▶ **Task objective**
All that should come back is the lines of the data below from the one containing "R4: 39k (0V, n32) -> 56k (0V, n32)" to the one containing "U3 pin RST: 0V -> VS", inclusive, exactly as they stand.

▶ **Extracted records**
== Segment start ==

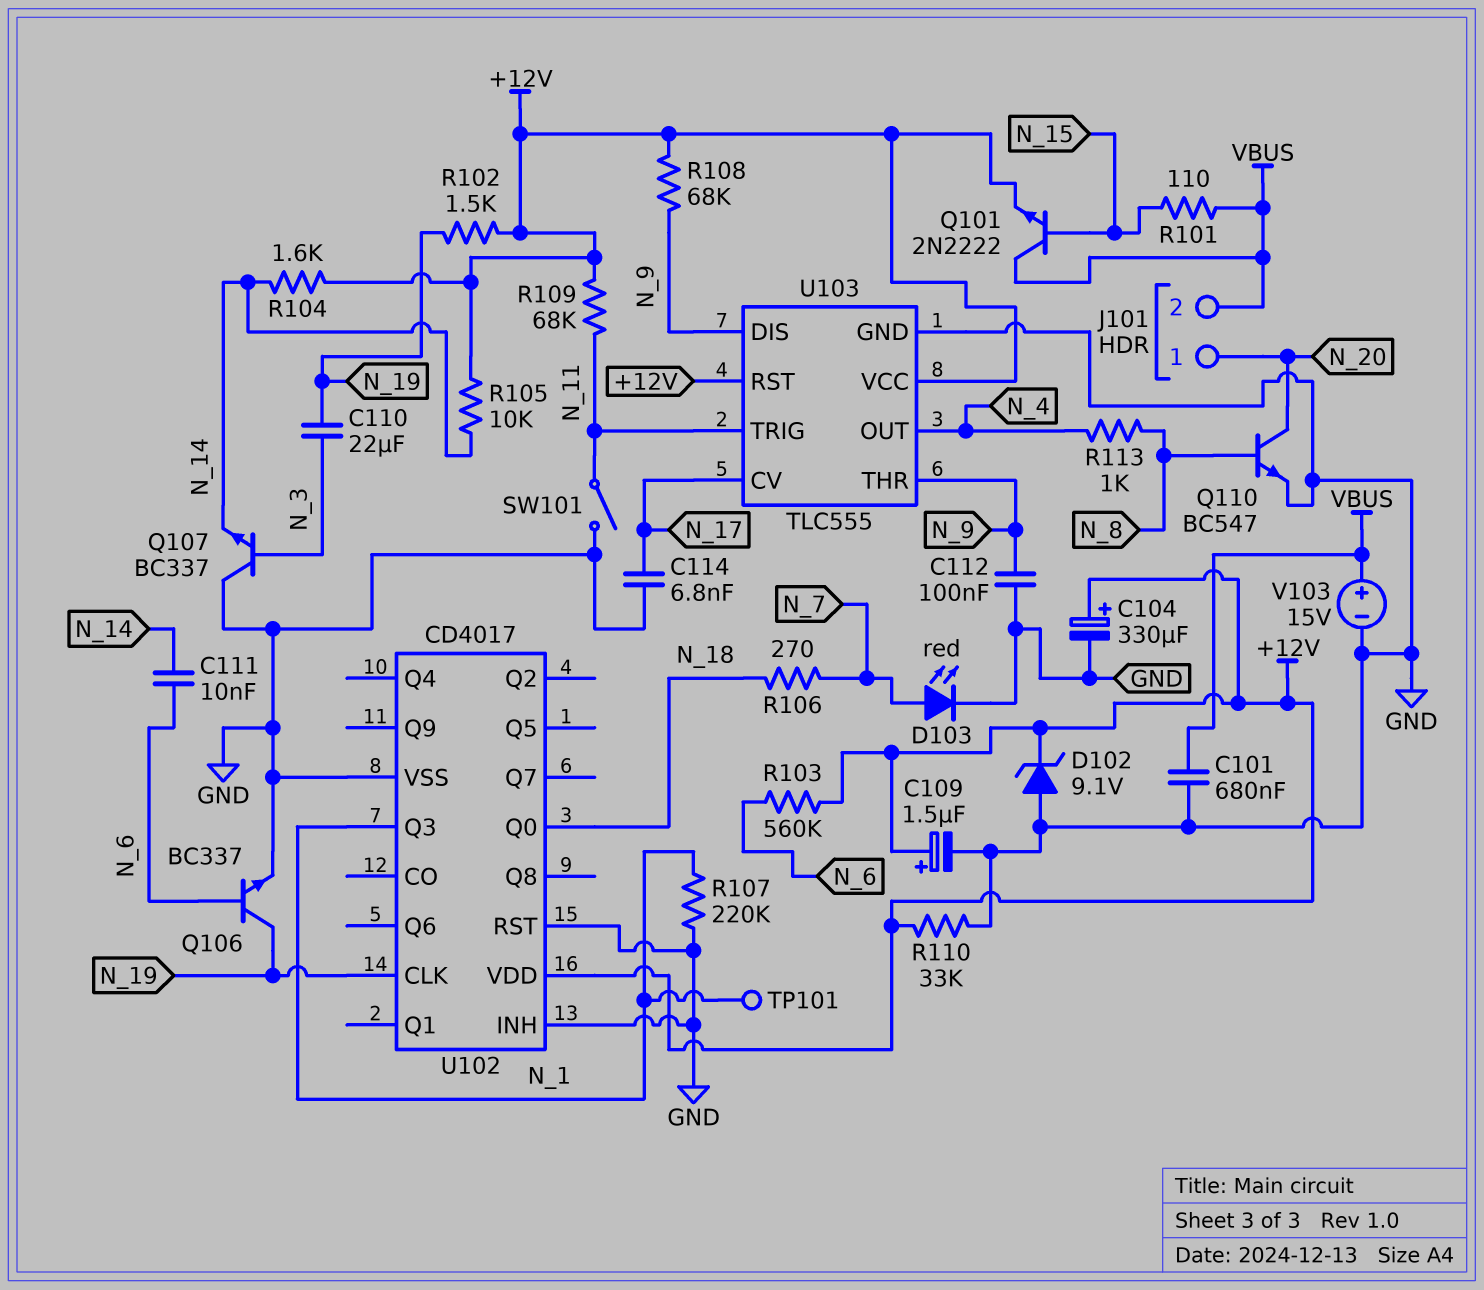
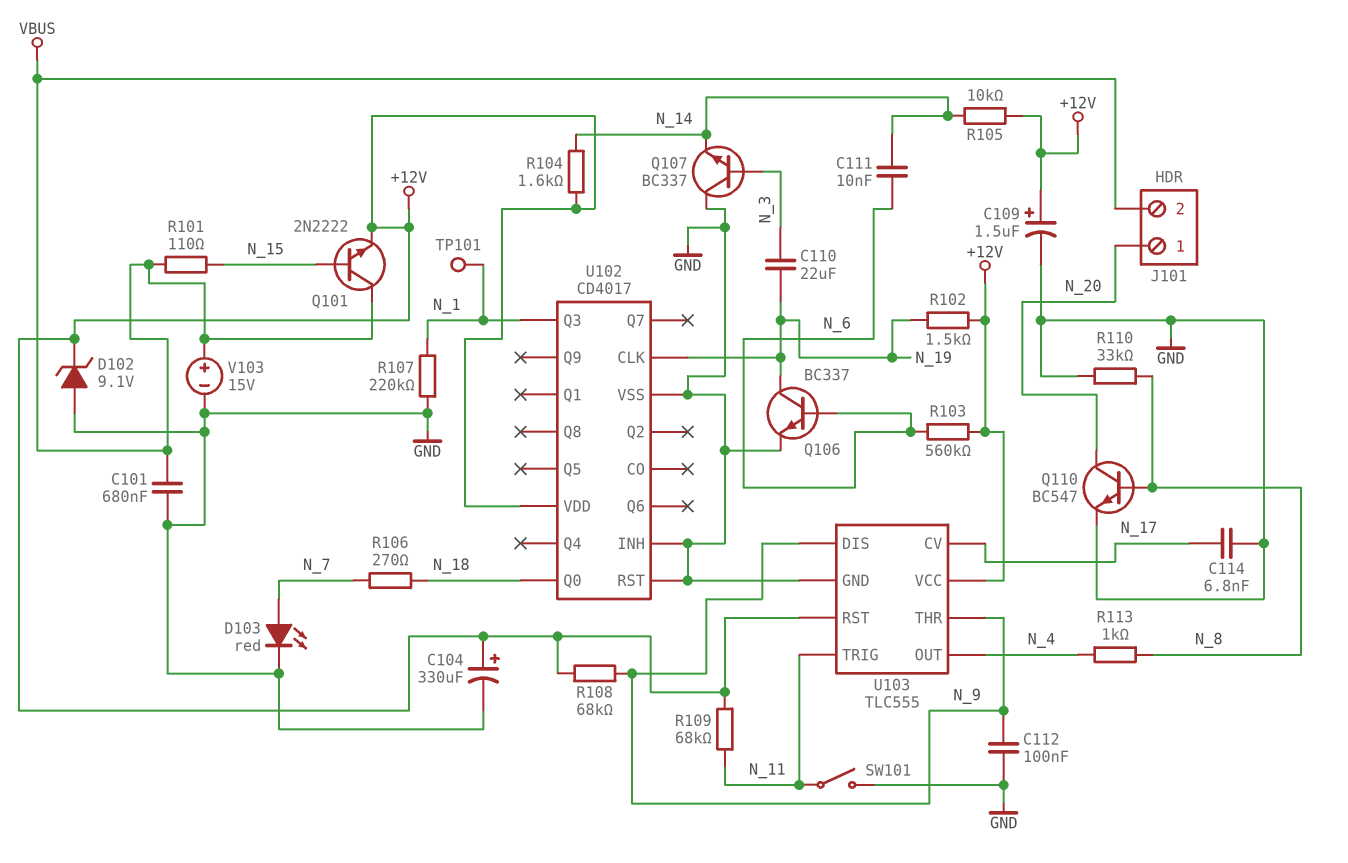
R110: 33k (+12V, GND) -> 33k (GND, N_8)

== Segment end ==
== Segment start ==

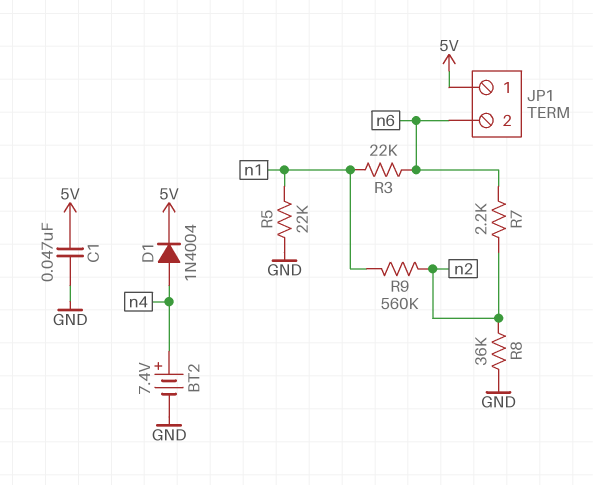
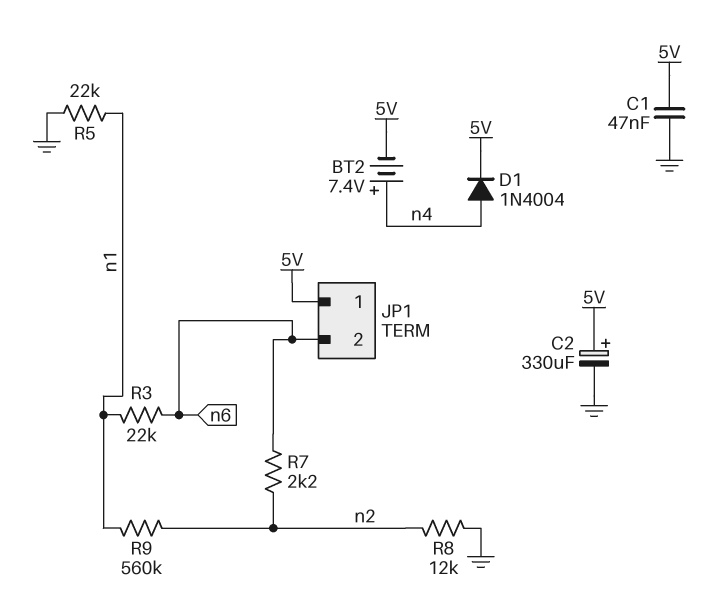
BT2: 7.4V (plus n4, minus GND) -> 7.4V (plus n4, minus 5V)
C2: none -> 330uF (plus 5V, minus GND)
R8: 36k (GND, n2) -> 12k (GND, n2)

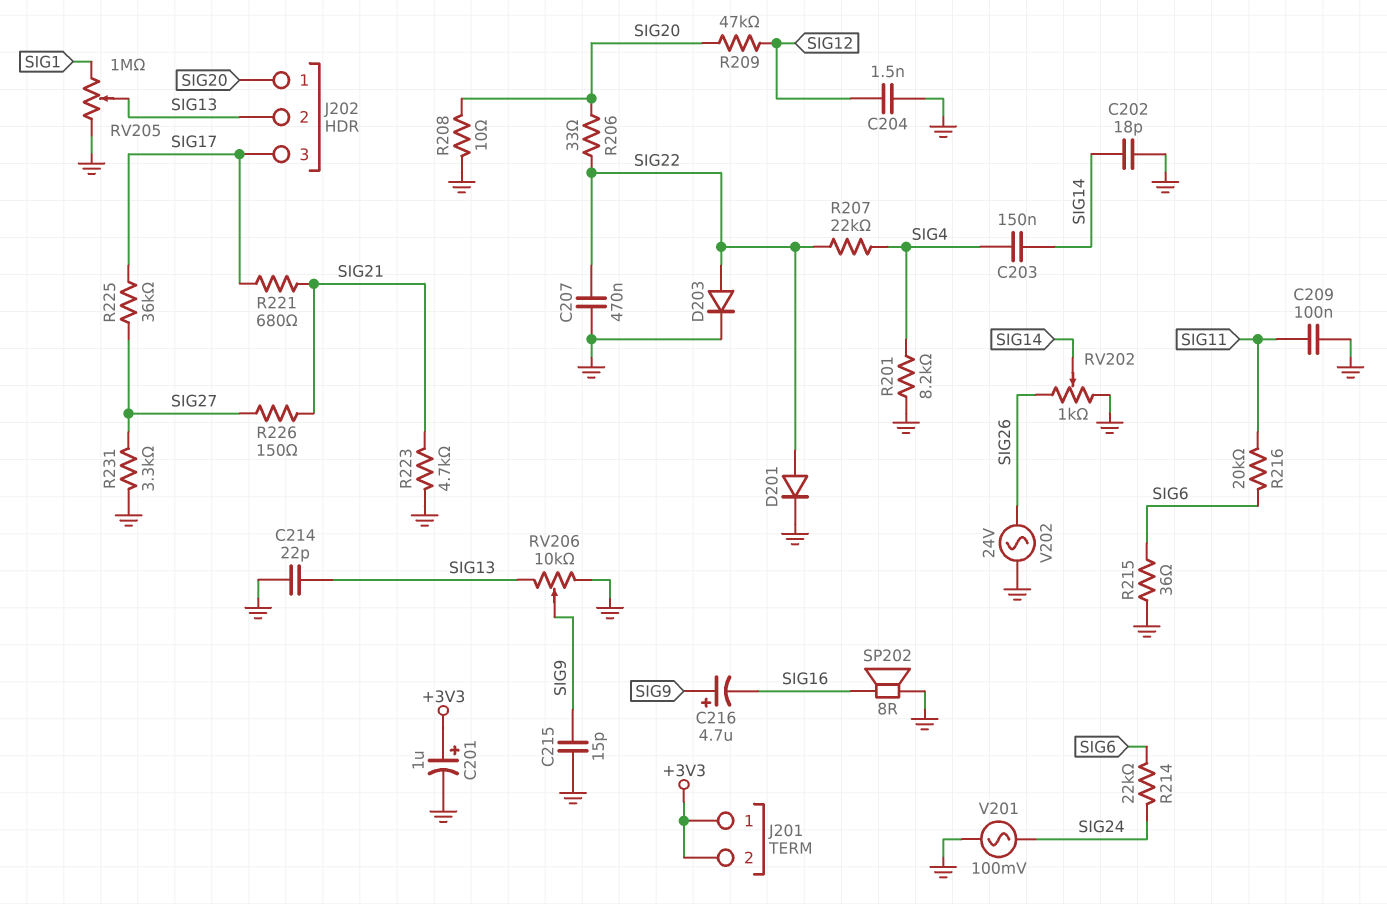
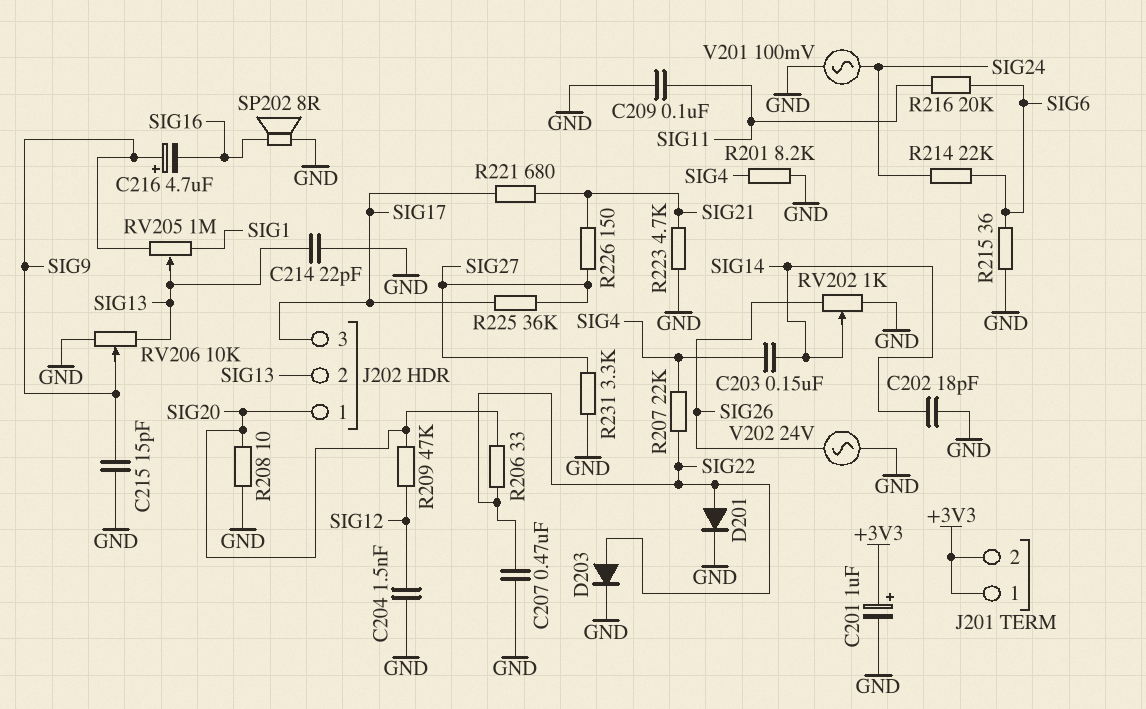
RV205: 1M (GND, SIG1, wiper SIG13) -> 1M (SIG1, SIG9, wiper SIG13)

== Segment end ==
== Segment start ==

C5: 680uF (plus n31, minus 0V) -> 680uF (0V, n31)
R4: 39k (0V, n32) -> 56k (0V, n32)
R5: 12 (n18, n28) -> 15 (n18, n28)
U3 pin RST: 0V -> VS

== Segment end ==

▶ **Task result**
R4: 39k (0V, n32) -> 56k (0V, n32)
R5: 12 (n18, n28) -> 15 (n18, n28)
U3 pin RST: 0V -> VS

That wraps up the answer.